** Opening Stored data block **
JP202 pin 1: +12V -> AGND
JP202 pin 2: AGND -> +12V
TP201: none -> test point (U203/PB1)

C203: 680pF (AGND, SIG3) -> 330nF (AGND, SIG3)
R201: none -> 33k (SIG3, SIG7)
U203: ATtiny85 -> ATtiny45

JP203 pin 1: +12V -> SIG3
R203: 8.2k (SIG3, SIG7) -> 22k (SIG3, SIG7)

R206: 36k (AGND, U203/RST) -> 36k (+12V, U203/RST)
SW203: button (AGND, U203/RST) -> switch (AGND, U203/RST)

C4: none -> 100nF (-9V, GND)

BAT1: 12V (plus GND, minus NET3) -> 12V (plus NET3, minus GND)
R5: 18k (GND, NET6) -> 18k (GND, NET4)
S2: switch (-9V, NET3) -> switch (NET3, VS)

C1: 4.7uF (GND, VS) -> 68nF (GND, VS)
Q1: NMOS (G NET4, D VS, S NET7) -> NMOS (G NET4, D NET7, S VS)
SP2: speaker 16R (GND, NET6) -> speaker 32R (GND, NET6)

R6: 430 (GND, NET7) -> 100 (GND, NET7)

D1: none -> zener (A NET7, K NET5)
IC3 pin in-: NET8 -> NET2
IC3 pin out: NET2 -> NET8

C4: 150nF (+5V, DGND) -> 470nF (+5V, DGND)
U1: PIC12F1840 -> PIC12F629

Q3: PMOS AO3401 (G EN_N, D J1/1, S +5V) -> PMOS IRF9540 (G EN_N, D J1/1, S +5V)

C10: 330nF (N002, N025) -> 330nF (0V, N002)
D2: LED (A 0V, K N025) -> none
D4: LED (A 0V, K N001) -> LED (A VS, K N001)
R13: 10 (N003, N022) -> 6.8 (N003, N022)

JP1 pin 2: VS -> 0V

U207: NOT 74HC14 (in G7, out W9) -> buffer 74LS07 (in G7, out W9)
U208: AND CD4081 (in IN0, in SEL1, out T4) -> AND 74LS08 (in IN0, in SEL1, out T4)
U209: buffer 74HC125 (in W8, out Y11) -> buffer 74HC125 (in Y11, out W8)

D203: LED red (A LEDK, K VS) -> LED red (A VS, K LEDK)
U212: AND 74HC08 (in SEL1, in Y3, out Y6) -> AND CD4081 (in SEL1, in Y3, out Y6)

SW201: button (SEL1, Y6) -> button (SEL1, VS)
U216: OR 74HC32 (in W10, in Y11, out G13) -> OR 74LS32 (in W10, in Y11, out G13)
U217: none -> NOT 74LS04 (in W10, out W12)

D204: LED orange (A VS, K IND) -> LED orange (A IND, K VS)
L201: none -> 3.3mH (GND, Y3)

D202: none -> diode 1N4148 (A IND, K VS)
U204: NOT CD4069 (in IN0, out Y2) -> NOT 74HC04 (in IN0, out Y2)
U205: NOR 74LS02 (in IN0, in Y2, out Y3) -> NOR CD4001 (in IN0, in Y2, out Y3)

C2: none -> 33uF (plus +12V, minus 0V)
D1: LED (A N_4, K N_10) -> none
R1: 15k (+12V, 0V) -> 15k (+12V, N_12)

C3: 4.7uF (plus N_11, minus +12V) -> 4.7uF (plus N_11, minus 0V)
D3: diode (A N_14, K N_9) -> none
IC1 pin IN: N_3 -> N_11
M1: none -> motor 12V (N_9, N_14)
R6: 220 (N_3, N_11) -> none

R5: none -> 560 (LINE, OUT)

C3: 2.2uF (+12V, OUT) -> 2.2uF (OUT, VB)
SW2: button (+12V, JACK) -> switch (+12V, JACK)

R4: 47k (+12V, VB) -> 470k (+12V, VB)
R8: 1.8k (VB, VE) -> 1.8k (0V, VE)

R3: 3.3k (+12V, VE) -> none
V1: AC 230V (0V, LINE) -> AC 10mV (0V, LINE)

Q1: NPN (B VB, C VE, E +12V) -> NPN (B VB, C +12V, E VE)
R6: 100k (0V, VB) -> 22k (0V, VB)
** Closing Stored data block **
Task to complete: Once you have counted every line in the listing that holds the string "minus", give that number and nothing else.

Response: 3